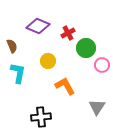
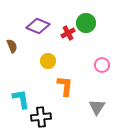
green circle: moved 25 px up
cyan L-shape: moved 3 px right, 26 px down; rotated 20 degrees counterclockwise
orange L-shape: rotated 35 degrees clockwise
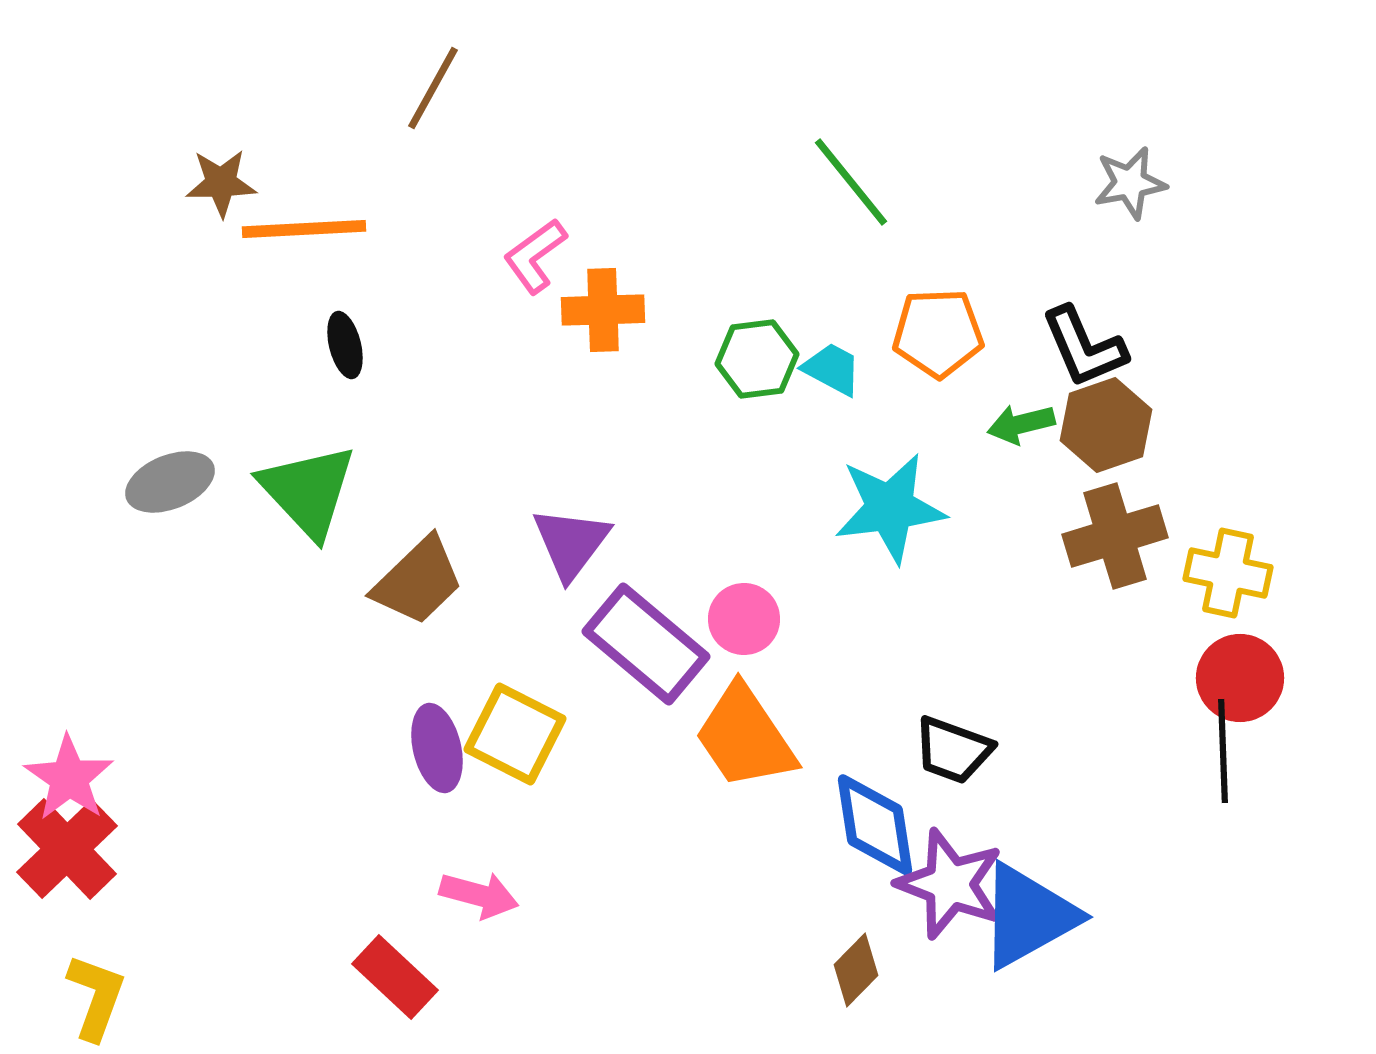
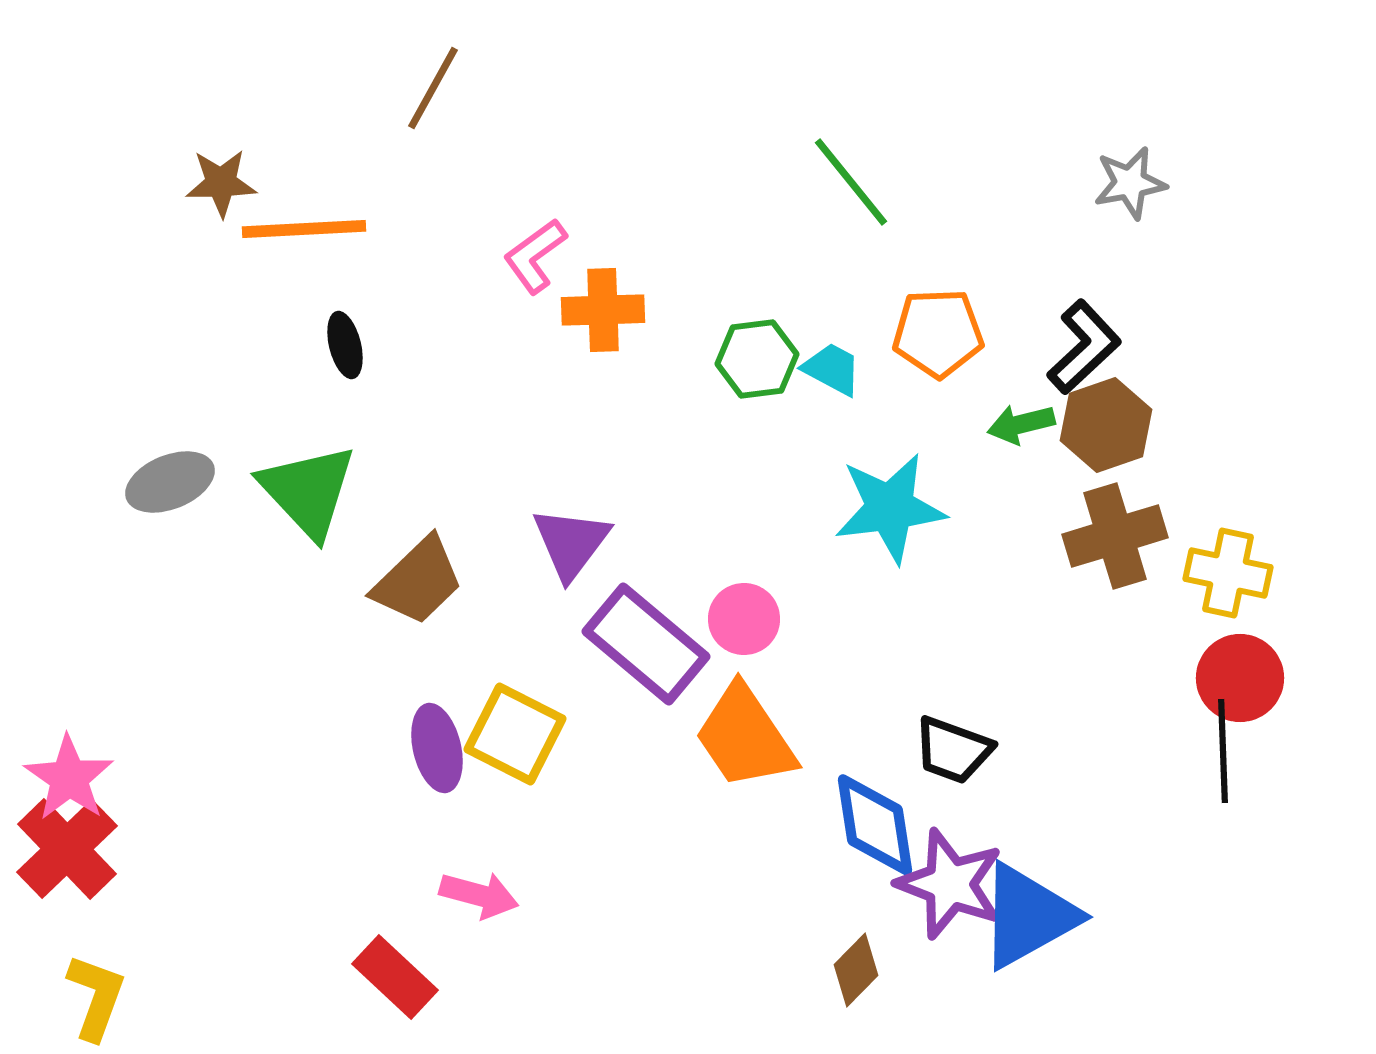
black L-shape: rotated 110 degrees counterclockwise
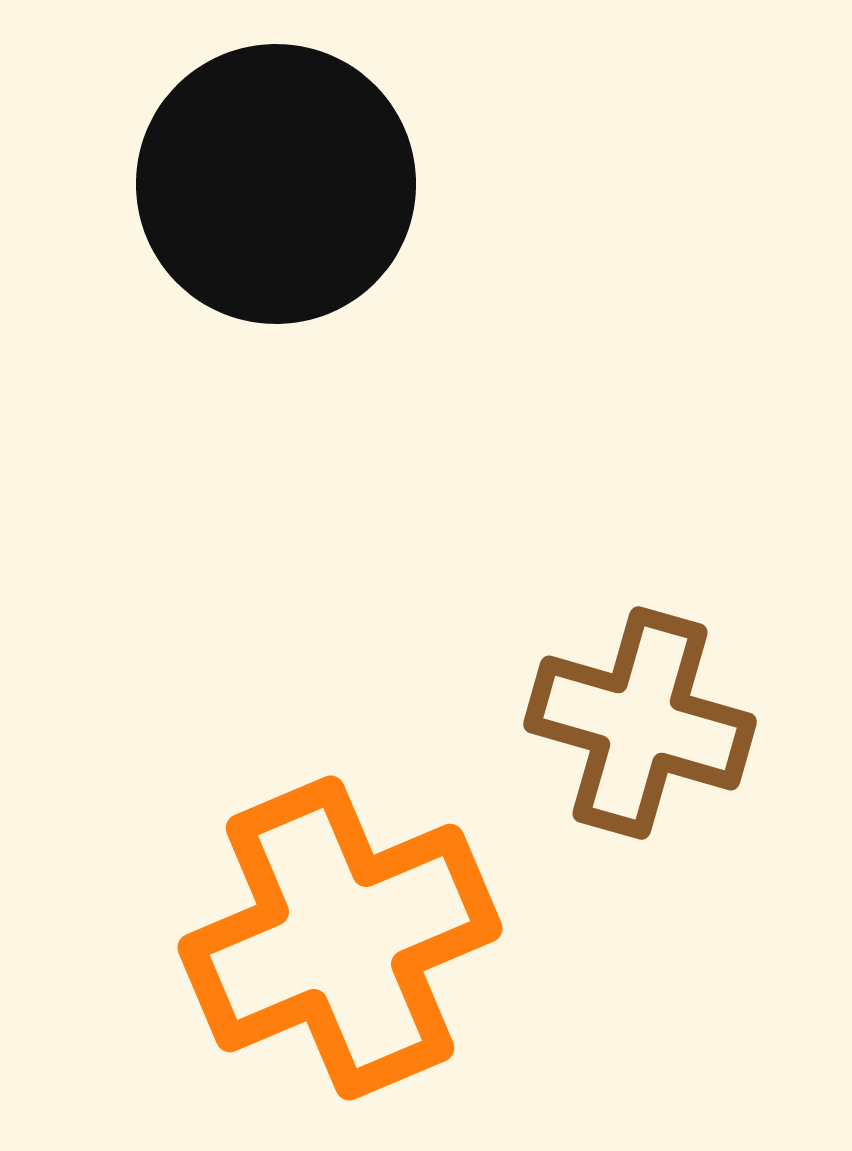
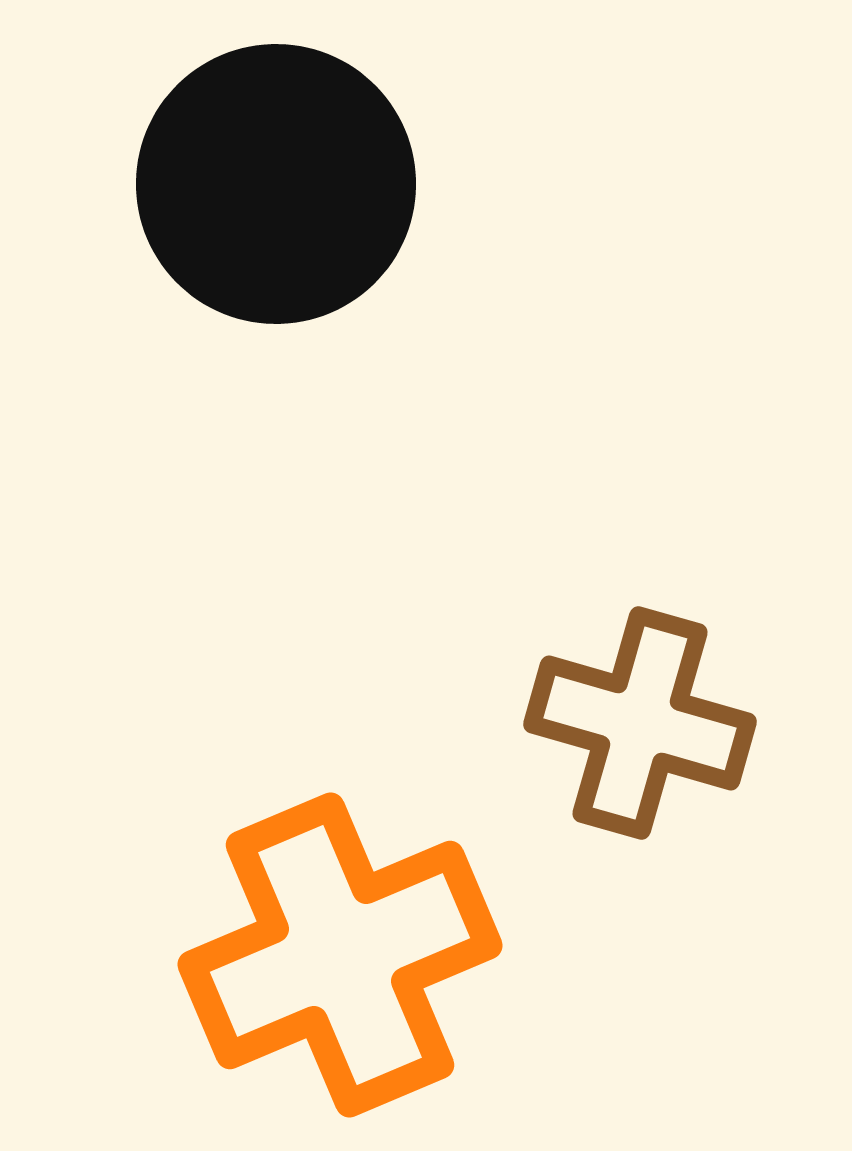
orange cross: moved 17 px down
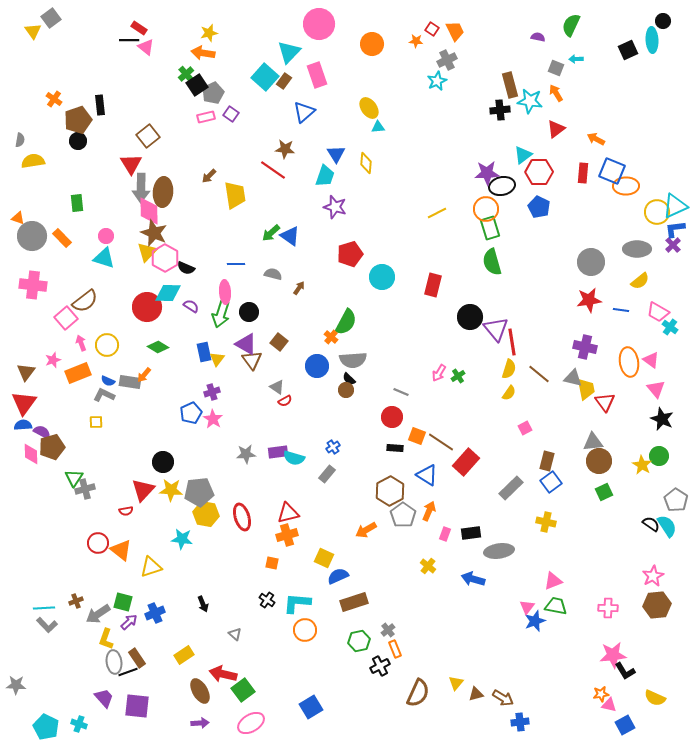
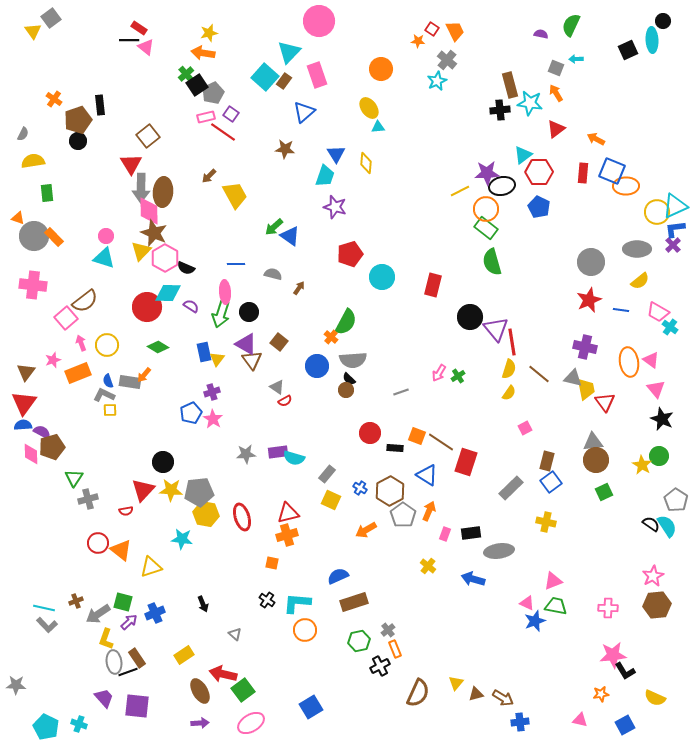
pink circle at (319, 24): moved 3 px up
purple semicircle at (538, 37): moved 3 px right, 3 px up
orange star at (416, 41): moved 2 px right
orange circle at (372, 44): moved 9 px right, 25 px down
gray cross at (447, 60): rotated 24 degrees counterclockwise
cyan star at (530, 101): moved 2 px down
gray semicircle at (20, 140): moved 3 px right, 6 px up; rotated 16 degrees clockwise
red line at (273, 170): moved 50 px left, 38 px up
yellow trapezoid at (235, 195): rotated 20 degrees counterclockwise
green rectangle at (77, 203): moved 30 px left, 10 px up
yellow line at (437, 213): moved 23 px right, 22 px up
green rectangle at (490, 228): moved 4 px left; rotated 35 degrees counterclockwise
green arrow at (271, 233): moved 3 px right, 6 px up
gray circle at (32, 236): moved 2 px right
orange rectangle at (62, 238): moved 8 px left, 1 px up
yellow triangle at (147, 252): moved 6 px left, 1 px up
red star at (589, 300): rotated 15 degrees counterclockwise
blue semicircle at (108, 381): rotated 48 degrees clockwise
gray line at (401, 392): rotated 42 degrees counterclockwise
red circle at (392, 417): moved 22 px left, 16 px down
yellow square at (96, 422): moved 14 px right, 12 px up
blue cross at (333, 447): moved 27 px right, 41 px down; rotated 24 degrees counterclockwise
brown circle at (599, 461): moved 3 px left, 1 px up
red rectangle at (466, 462): rotated 24 degrees counterclockwise
gray cross at (85, 489): moved 3 px right, 10 px down
yellow square at (324, 558): moved 7 px right, 58 px up
pink triangle at (527, 607): moved 4 px up; rotated 42 degrees counterclockwise
cyan line at (44, 608): rotated 15 degrees clockwise
pink triangle at (609, 705): moved 29 px left, 15 px down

◇ ◇ ◇ ◇

> THE PROBLEM
State the count of lines in the preceding listing that include the string "blue". No other words belong in the answer.

> SOLVED PROBLEM
2